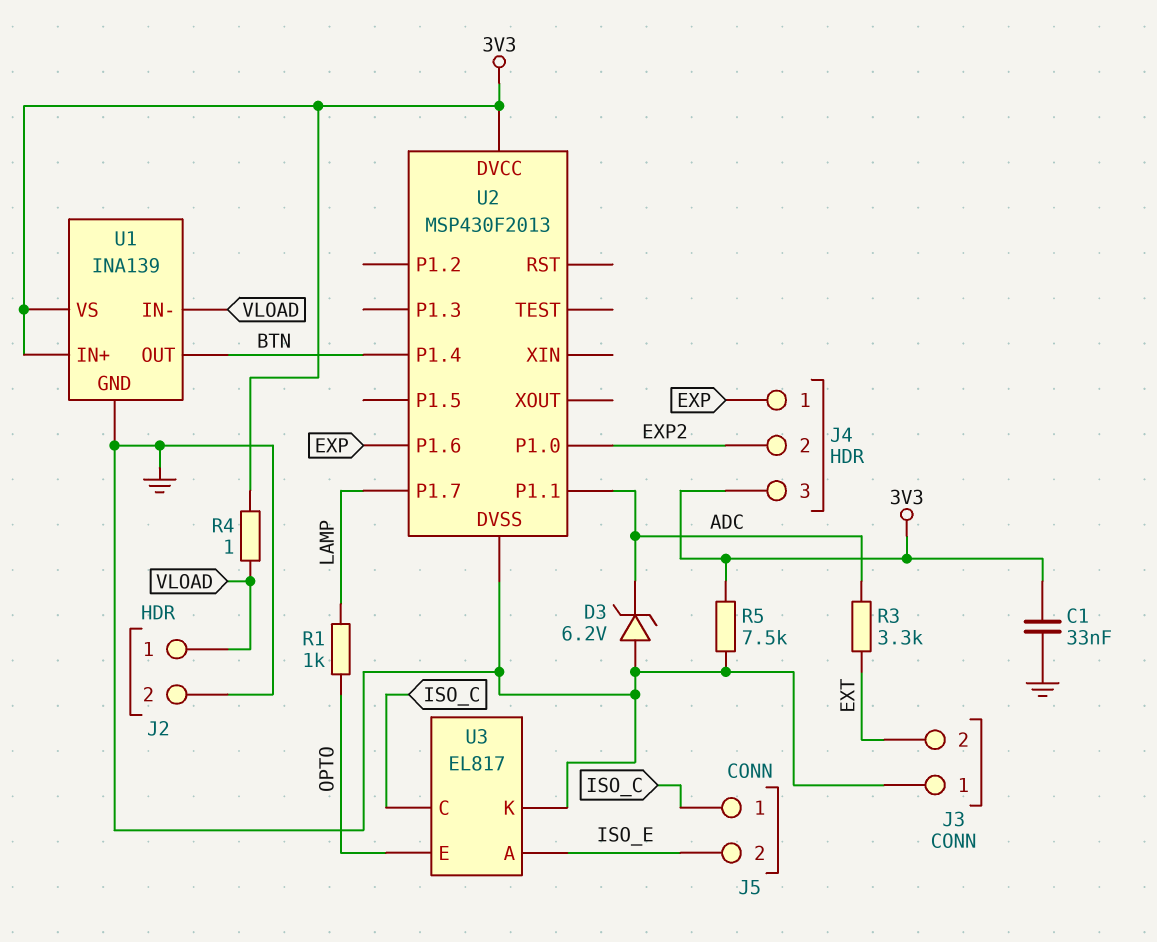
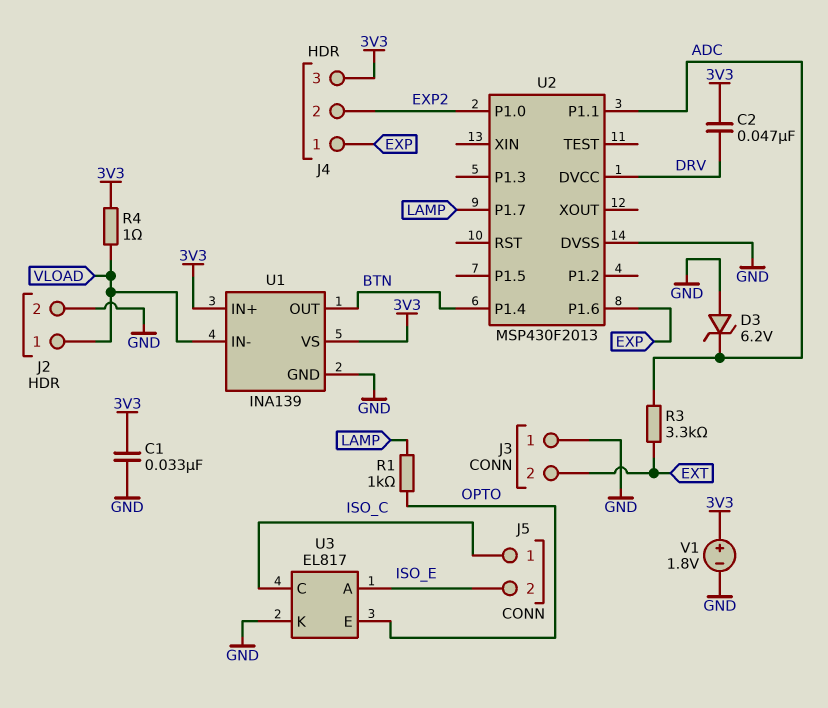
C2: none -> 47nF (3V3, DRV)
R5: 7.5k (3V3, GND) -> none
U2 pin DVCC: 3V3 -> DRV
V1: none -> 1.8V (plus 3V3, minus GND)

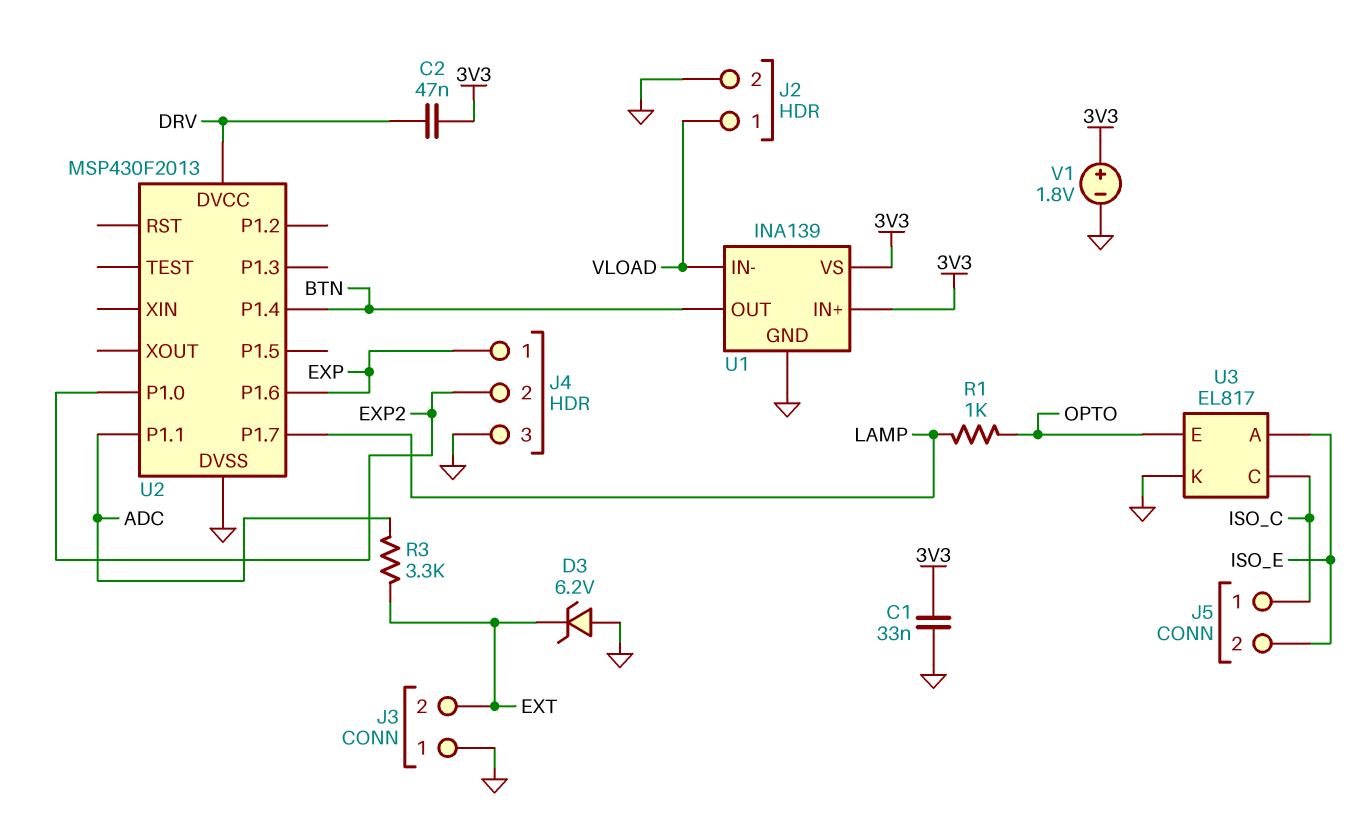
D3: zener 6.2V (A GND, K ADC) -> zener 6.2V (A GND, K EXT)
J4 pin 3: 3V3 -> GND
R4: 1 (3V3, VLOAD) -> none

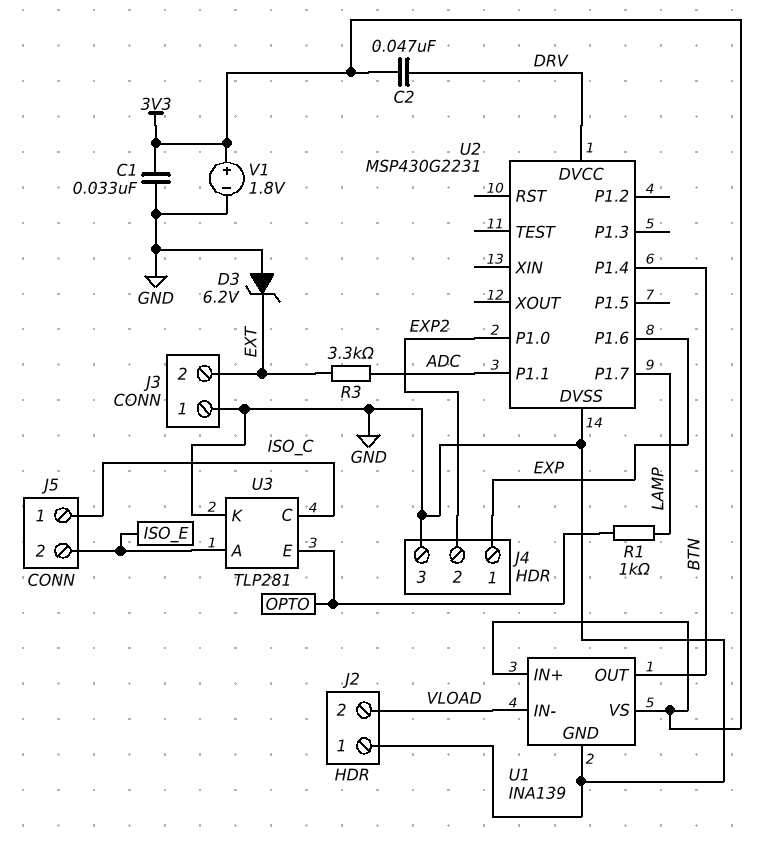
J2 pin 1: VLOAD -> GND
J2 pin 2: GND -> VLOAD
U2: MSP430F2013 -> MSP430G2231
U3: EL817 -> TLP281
________________________________________
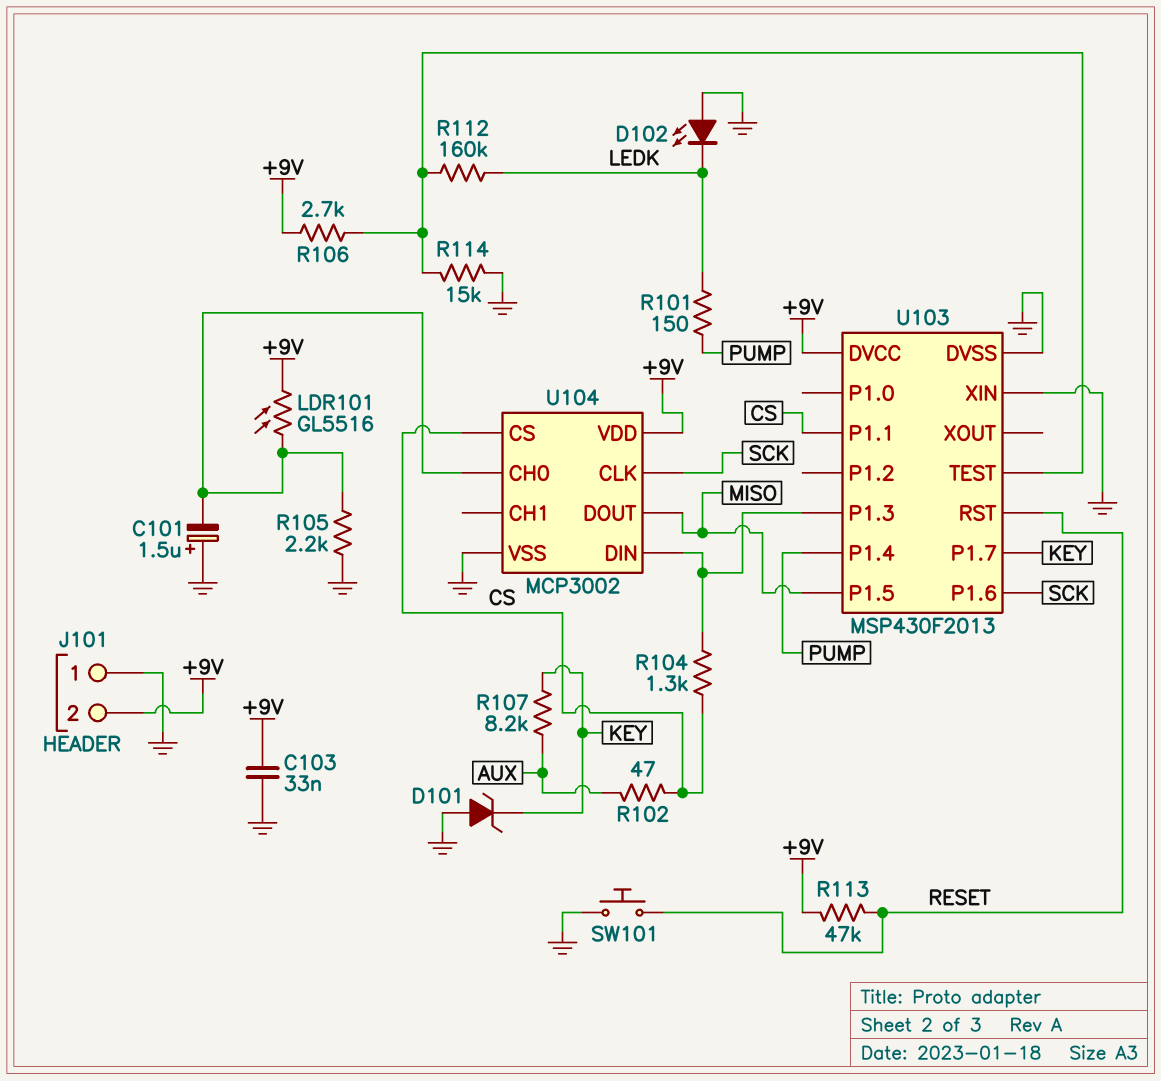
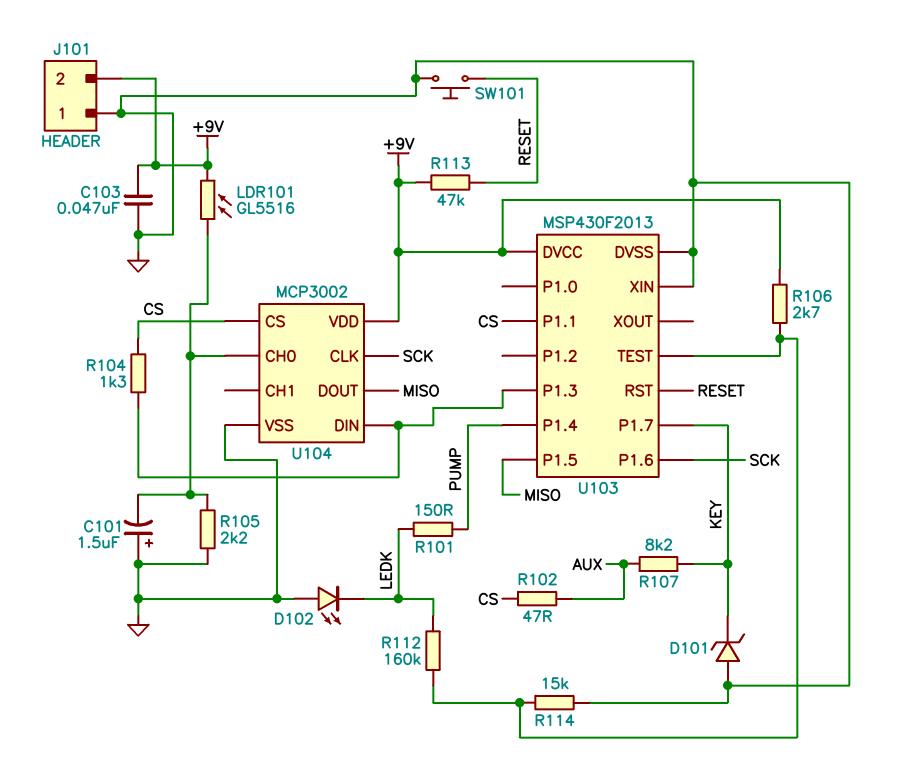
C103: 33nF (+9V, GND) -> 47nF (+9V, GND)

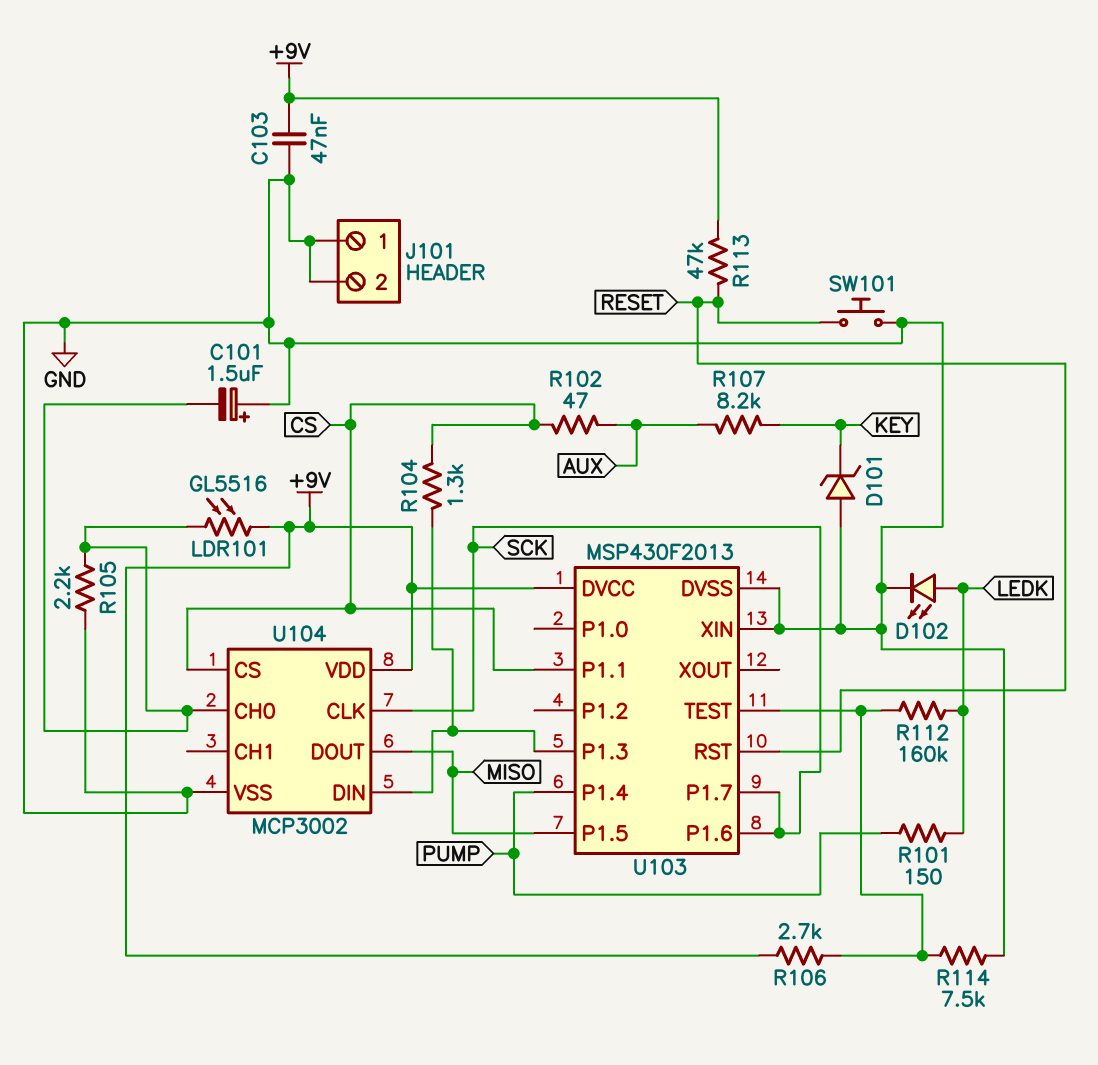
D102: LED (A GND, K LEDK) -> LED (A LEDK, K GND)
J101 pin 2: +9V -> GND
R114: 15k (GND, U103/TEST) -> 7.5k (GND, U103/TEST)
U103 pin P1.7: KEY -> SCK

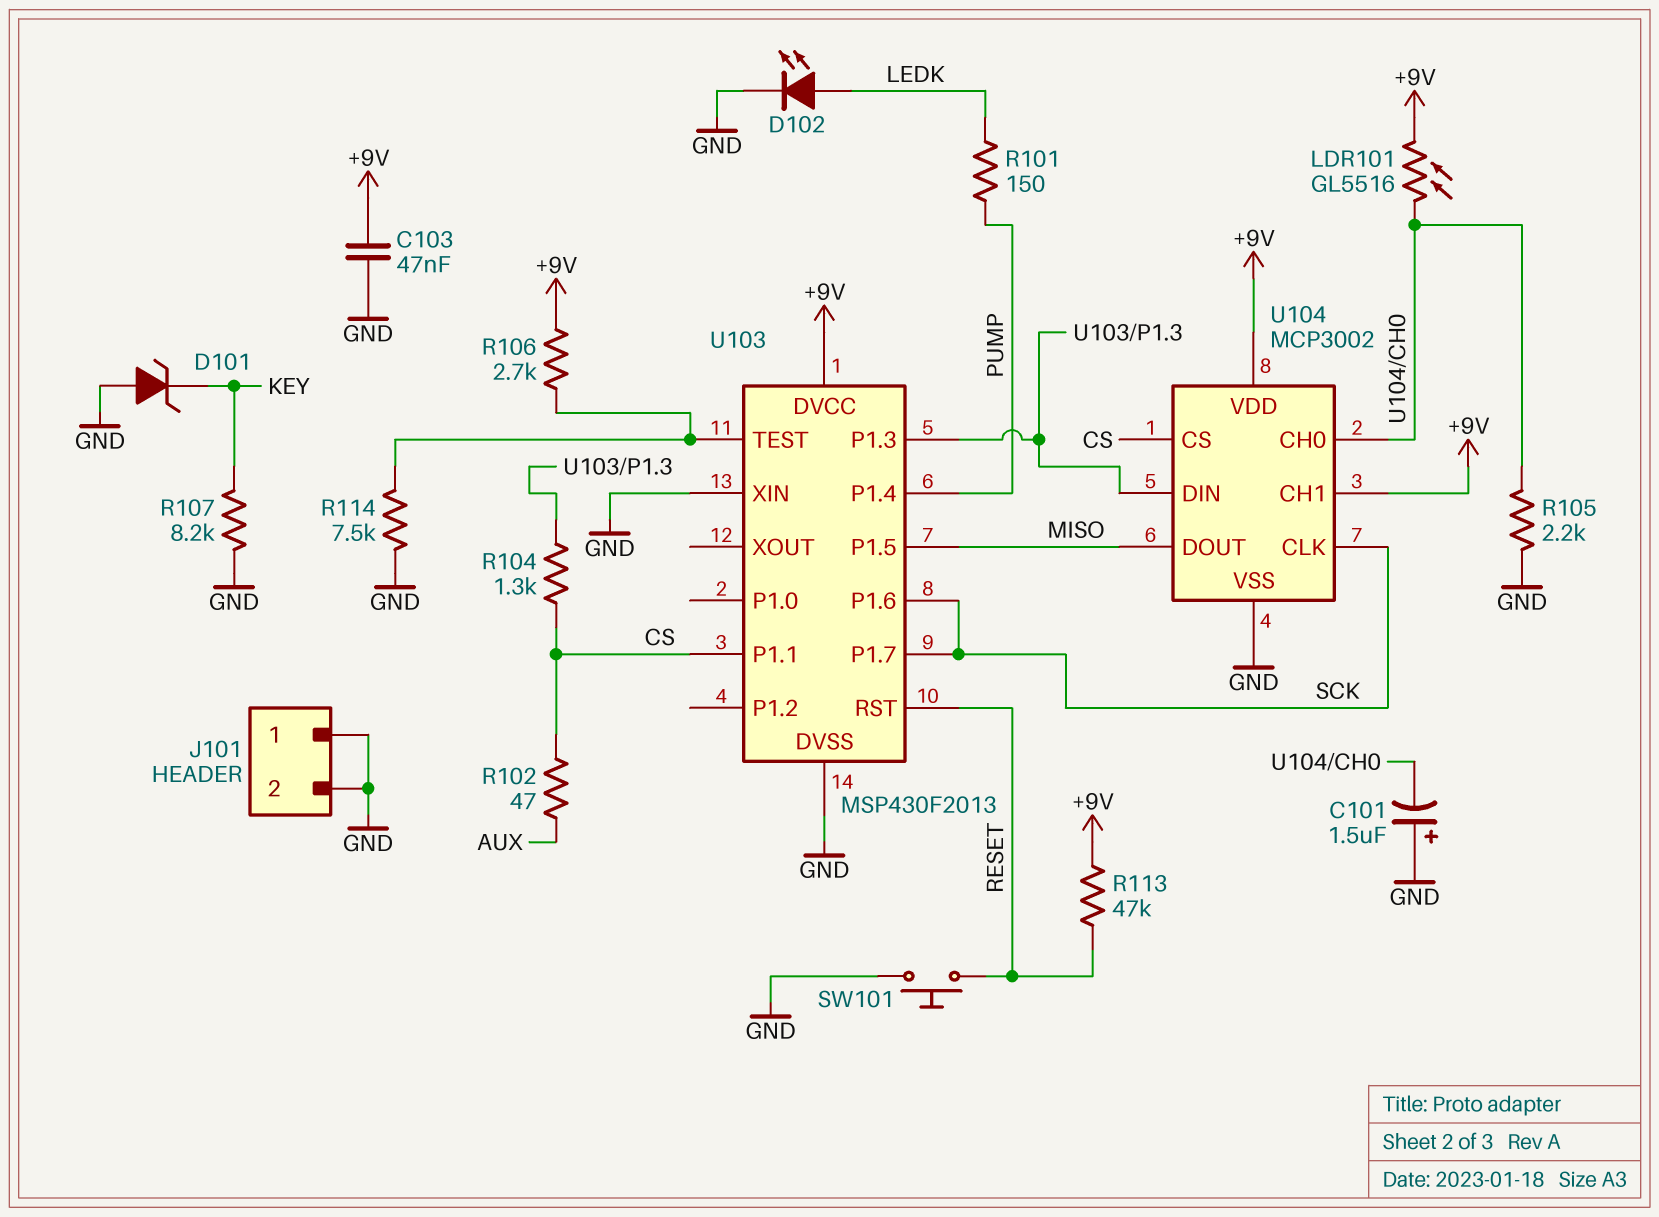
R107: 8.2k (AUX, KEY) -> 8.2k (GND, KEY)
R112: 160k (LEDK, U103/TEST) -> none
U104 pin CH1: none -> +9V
________________________________________
■ **The problem**: Pictures excluded, transcribe the listing above exactly from the line with "J101 pin 2: +9V -> GND" through the line with "U104 pin CH1: none -> +9V", and no further.

■ **Answer section**:
J101 pin 2: +9V -> GND
R114: 15k (GND, U103/TEST) -> 7.5k (GND, U103/TEST)
U103 pin P1.7: KEY -> SCK

R107: 8.2k (AUX, KEY) -> 8.2k (GND, KEY)
R112: 160k (LEDK, U103/TEST) -> none
U104 pin CH1: none -> +9V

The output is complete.